(Scene images with change listings)
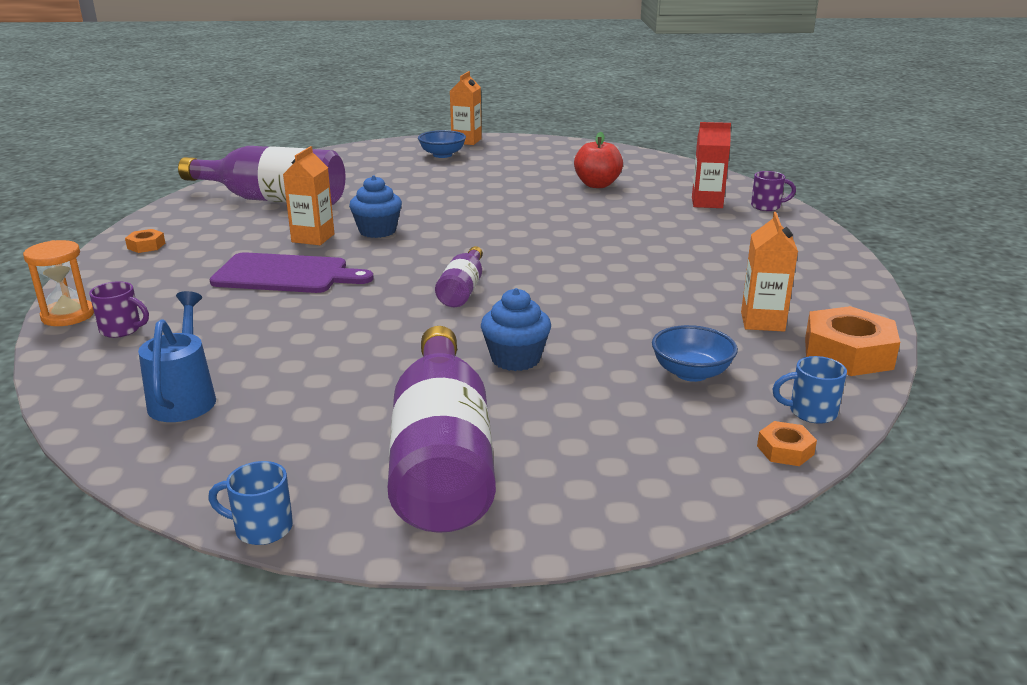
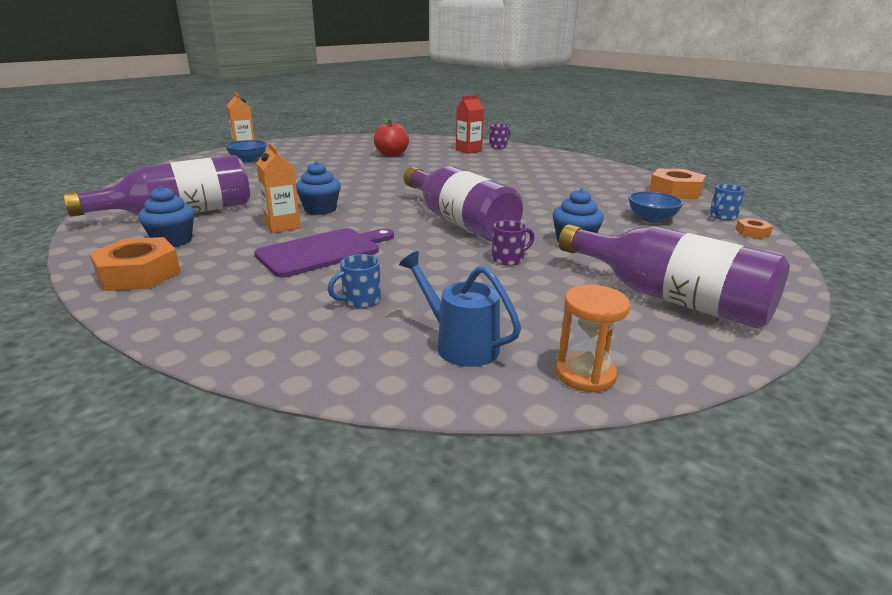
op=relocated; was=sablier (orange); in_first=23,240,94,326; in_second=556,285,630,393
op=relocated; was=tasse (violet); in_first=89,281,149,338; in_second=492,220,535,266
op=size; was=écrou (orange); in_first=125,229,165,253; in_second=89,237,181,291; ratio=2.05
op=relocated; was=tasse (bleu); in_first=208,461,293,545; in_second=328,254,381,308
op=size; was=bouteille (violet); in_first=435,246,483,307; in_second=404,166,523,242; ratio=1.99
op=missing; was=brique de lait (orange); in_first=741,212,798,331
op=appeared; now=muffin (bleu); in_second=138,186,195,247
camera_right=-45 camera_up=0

> _REQUIREMENT_:
How many lines in the data above contain the string "relocated"? Reply with only the number.

> _RESULT OF THIS EXERCISE_:
3